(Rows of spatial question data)
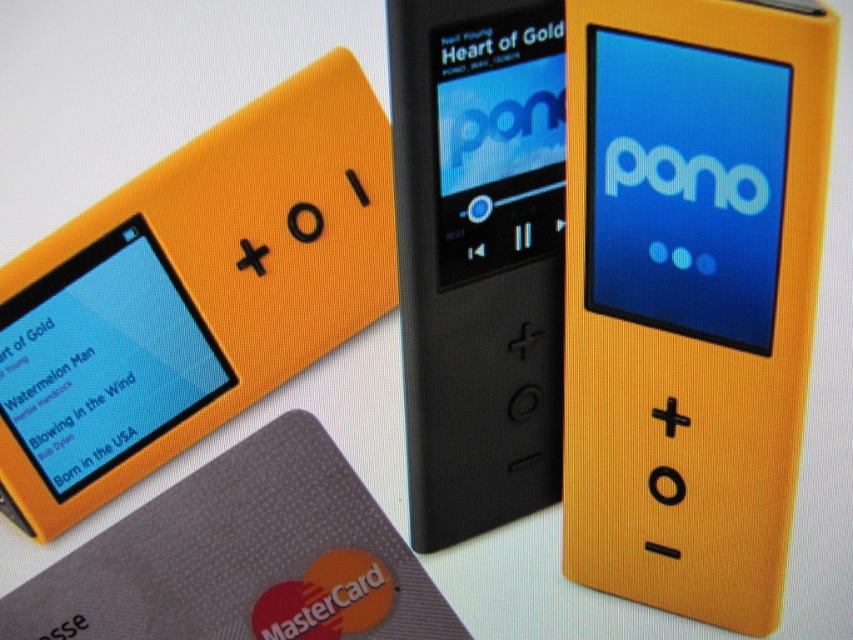
You are organizing a music festival and need to display two devices on a table. The orange matte ipod at center and the orange matte plastic pono at upper left. If you want to arrange them vertically so that the taller one is on top, which device should you place above the other?

The orange matte ipod at center is much taller than the orange matte plastic pono at upper left, so you should place the orange matte ipod at center above the orange matte plastic pono at upper left.

You are holding an orange matte ipod at center and a black matte mp3 player at center. Which device is positioned closer to you?

The orange matte ipod at center is closer to the viewer than the black matte mp3 player at center.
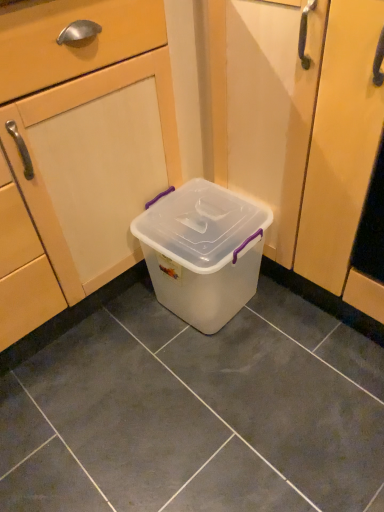
Locate an element on the screen. The width and height of the screenshot is (384, 512). vacant space to the right of transparent plastic storage box at center is located at coordinates (308, 324).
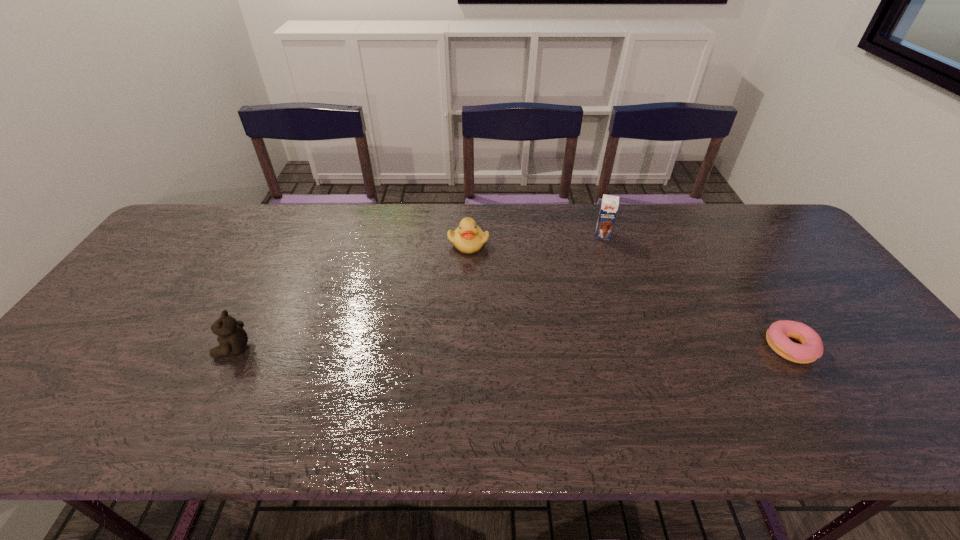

**Aim of the exercise**: Copy the records word for word, from the line containing "You are holding" through the end, and leave the pictures out.

**Answer to this problem**:
You are holding an orange matte ipod at center and a black matte mp3 player at center. Which device is positioned closer to you?

The orange matte ipod at center is closer to the viewer than the black matte mp3 player at center.
Locate an element on the screen. The width and height of the screenshot is (384, 512). vacant space to the right of transparent plastic storage box at center is located at coordinates (308, 324).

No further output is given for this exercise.